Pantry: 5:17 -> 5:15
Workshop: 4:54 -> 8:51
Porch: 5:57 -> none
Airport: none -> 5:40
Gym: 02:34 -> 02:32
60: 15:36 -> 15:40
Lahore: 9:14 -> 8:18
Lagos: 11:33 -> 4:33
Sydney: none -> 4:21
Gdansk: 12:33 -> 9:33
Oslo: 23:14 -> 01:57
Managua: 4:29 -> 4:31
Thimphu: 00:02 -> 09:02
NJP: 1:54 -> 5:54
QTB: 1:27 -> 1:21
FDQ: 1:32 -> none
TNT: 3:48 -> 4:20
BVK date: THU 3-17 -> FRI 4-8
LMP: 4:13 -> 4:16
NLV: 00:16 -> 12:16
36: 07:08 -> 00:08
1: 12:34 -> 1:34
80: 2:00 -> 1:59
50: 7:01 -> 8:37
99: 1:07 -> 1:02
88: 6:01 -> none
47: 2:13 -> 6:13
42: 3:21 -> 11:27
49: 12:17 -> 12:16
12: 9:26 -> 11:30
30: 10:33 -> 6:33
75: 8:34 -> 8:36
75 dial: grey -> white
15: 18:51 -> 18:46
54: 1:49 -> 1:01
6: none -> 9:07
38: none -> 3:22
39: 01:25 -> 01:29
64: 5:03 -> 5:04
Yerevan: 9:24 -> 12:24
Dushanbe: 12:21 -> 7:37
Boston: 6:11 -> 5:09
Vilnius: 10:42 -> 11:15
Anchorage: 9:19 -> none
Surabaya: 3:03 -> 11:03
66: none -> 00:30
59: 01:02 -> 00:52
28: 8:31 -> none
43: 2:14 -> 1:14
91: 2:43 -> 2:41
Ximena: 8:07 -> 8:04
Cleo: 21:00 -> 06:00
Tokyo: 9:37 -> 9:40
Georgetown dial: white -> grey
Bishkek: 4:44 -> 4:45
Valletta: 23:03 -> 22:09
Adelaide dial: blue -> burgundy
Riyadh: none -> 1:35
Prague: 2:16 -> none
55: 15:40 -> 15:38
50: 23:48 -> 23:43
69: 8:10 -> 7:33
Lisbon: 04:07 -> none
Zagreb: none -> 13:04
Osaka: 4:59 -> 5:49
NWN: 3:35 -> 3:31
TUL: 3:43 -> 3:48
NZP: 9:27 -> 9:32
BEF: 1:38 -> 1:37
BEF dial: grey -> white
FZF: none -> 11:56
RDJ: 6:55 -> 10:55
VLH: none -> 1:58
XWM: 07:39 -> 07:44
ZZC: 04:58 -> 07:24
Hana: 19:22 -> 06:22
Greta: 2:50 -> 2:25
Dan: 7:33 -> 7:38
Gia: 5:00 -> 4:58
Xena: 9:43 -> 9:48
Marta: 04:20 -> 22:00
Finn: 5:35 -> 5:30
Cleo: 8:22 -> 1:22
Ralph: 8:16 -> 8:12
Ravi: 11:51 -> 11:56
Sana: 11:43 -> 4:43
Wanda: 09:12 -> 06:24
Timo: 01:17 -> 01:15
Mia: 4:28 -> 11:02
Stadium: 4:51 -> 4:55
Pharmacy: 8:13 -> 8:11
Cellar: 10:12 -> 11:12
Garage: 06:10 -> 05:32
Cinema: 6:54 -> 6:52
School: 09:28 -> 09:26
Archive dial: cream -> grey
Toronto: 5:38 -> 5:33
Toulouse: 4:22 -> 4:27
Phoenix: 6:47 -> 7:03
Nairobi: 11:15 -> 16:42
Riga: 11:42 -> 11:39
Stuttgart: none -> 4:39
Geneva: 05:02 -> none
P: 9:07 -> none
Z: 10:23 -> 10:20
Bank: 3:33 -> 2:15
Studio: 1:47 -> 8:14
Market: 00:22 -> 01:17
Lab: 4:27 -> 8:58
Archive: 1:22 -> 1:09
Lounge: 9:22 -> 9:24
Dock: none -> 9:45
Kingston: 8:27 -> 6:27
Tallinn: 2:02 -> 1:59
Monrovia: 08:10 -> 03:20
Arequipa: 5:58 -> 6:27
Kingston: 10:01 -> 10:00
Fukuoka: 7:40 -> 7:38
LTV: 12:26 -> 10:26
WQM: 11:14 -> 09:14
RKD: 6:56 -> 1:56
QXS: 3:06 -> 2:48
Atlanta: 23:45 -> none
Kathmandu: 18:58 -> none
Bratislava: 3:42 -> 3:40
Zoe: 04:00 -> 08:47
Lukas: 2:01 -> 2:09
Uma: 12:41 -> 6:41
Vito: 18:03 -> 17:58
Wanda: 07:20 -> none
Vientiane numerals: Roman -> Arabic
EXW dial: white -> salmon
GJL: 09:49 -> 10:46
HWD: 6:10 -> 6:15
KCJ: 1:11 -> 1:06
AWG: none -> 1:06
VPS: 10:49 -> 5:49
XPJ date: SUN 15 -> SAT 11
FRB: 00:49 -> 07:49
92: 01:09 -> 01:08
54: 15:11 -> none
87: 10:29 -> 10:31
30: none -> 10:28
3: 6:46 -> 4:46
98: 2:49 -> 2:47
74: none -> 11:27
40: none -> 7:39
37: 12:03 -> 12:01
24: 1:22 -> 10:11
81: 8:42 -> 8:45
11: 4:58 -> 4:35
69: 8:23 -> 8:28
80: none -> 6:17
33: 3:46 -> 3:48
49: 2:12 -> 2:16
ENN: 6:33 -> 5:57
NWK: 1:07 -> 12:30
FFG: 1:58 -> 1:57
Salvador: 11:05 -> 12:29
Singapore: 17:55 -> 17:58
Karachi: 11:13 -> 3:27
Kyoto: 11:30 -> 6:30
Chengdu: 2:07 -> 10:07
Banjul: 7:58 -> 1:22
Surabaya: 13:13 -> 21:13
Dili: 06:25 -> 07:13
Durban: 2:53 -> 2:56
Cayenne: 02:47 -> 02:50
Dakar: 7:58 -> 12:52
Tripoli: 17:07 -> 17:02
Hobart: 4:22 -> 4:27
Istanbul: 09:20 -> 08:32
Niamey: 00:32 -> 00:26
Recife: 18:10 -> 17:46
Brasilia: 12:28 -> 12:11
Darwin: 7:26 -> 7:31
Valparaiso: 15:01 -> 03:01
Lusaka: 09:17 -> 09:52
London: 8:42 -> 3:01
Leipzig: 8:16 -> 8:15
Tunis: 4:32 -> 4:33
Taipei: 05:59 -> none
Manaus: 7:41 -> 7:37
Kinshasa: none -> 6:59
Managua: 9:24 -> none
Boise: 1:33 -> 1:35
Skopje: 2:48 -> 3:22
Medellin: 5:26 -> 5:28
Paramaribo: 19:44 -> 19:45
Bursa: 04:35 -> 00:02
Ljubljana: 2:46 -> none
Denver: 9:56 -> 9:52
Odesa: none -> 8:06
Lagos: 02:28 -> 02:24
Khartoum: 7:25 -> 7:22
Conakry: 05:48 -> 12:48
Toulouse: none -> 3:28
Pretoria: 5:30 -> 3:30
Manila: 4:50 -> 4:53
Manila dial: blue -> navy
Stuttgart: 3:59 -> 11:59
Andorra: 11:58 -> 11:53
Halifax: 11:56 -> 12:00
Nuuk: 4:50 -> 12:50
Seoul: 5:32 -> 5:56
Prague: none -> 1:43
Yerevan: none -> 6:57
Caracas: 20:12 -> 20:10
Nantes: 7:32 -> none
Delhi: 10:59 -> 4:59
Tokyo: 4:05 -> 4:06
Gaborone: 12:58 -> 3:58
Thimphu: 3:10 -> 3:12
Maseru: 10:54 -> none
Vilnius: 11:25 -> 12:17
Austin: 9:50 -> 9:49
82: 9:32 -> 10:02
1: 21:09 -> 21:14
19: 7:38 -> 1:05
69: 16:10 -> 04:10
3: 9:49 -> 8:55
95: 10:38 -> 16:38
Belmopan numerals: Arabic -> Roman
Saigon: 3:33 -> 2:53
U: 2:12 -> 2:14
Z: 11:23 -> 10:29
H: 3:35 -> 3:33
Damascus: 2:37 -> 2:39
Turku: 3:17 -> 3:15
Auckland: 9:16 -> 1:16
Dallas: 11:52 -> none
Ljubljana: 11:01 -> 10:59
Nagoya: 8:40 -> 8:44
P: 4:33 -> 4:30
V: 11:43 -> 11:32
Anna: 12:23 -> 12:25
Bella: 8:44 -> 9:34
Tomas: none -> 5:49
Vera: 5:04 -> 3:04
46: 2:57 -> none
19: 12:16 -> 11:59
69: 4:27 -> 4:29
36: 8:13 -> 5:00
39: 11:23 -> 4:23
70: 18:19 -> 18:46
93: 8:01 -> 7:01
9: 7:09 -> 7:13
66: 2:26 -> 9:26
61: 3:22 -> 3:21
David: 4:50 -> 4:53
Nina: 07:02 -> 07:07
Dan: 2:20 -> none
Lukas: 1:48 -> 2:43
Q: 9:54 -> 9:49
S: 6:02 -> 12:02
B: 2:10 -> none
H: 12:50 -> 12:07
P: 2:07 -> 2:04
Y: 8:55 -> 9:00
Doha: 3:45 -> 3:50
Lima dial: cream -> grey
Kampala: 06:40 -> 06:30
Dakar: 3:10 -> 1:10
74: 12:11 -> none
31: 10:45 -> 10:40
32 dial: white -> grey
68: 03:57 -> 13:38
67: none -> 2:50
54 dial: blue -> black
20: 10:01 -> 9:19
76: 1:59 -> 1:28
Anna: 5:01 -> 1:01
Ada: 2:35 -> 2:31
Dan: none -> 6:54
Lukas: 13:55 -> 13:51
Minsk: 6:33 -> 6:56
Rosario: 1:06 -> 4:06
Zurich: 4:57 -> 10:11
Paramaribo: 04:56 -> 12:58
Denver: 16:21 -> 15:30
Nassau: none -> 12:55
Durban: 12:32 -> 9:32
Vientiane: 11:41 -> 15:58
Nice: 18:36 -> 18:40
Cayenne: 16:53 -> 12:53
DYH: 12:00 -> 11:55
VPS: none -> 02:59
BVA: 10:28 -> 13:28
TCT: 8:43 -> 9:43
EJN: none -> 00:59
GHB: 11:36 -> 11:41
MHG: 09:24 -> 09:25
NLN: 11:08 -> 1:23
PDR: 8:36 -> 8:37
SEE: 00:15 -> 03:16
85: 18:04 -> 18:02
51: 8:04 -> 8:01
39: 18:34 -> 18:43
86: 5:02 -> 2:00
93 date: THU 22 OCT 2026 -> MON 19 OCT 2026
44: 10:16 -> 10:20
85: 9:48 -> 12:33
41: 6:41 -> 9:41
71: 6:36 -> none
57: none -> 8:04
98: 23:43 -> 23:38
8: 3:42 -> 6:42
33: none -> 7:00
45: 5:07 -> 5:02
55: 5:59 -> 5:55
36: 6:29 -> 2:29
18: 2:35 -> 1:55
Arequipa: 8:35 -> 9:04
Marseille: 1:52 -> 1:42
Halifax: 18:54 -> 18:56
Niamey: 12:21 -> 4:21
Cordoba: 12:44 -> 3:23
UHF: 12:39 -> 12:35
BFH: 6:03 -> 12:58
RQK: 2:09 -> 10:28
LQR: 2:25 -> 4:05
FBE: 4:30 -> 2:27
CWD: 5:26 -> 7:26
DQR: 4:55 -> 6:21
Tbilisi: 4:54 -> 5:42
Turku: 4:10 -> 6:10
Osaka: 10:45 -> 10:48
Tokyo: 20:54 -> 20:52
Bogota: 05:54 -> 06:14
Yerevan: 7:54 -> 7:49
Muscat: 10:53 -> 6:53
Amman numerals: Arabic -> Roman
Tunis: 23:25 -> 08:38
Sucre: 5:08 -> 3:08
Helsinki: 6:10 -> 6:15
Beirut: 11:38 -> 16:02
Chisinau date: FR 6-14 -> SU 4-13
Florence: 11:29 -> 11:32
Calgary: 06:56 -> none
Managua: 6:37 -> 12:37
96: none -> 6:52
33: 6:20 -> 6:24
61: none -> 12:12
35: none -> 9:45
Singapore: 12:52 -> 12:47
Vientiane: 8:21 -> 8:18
□ □ □ □ □
— Direction —
Copy out the listing above, starting from its first line and continuing through the line that contains "50: 7:01 -> 8:37", with both ends included.

— Finished exercise —
Pantry: 5:17 -> 5:15
Workshop: 4:54 -> 8:51
Porch: 5:57 -> none
Airport: none -> 5:40
Gym: 02:34 -> 02:32
60: 15:36 -> 15:40
Lahore: 9:14 -> 8:18
Lagos: 11:33 -> 4:33
Sydney: none -> 4:21
Gdansk: 12:33 -> 9:33
Oslo: 23:14 -> 01:57
Managua: 4:29 -> 4:31
Thimphu: 00:02 -> 09:02
NJP: 1:54 -> 5:54
QTB: 1:27 -> 1:21
FDQ: 1:32 -> none
TNT: 3:48 -> 4:20
BVK date: THU 3-17 -> FRI 4-8
LMP: 4:13 -> 4:16
NLV: 00:16 -> 12:16
36: 07:08 -> 00:08
1: 12:34 -> 1:34
80: 2:00 -> 1:59
50: 7:01 -> 8:37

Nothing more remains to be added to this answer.